### Stored data
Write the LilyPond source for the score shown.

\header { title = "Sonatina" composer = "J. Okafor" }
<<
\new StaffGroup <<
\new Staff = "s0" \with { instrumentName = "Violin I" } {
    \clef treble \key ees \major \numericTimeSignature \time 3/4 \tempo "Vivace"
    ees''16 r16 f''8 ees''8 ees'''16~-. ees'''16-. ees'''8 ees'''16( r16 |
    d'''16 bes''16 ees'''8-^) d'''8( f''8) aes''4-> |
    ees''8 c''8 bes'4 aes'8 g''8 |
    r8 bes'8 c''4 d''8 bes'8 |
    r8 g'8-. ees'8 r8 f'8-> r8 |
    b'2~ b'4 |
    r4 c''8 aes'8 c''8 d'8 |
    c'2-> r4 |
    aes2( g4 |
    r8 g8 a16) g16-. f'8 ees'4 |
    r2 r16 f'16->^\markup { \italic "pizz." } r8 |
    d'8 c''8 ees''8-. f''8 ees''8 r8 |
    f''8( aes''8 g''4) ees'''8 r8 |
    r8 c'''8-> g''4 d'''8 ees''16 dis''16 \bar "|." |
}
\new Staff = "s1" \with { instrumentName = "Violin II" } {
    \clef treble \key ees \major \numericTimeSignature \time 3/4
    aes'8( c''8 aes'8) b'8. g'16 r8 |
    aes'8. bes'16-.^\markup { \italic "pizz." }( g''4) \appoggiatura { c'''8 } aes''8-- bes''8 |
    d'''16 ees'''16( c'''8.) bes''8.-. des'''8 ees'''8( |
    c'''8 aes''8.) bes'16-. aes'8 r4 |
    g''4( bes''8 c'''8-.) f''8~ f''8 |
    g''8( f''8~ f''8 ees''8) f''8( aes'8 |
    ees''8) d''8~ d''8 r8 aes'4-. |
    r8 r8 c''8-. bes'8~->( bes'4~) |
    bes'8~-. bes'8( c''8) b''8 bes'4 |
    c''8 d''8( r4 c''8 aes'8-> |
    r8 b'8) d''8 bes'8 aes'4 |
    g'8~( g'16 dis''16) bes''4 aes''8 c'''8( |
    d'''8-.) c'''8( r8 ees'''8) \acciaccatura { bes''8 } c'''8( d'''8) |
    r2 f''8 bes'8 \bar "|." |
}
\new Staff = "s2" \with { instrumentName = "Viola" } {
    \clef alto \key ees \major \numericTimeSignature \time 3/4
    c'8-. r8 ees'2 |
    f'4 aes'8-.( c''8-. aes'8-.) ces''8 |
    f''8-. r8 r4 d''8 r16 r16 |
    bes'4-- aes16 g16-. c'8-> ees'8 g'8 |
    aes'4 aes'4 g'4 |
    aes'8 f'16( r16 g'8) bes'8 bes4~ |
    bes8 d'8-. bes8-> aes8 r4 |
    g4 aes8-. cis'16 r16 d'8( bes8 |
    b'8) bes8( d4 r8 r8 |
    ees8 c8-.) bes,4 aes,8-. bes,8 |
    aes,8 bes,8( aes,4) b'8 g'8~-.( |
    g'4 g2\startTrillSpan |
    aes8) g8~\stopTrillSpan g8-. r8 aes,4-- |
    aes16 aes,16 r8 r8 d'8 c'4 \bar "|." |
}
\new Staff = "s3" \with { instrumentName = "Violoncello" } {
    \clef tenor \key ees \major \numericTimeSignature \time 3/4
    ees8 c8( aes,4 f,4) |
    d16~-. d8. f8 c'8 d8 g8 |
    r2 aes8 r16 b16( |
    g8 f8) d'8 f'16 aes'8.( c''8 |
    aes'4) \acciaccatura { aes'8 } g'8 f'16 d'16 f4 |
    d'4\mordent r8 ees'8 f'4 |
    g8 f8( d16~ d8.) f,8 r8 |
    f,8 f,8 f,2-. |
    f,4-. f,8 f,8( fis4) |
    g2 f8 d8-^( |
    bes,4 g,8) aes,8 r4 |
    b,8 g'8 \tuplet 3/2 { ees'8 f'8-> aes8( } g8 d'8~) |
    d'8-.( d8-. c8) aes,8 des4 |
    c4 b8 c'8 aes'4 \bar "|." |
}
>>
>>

### Task
Filter the records above, keeping every line that contains the string "italic". Matching is case-sensitive.

### Exercise solution
    r2 r16 f'16->^\markup { \italic "pizz." } r8 |
    aes'8. bes'16-.^\markup { \italic "pizz." }( g''4) \appoggiatura { c'''8 } aes''8-- bes''8 |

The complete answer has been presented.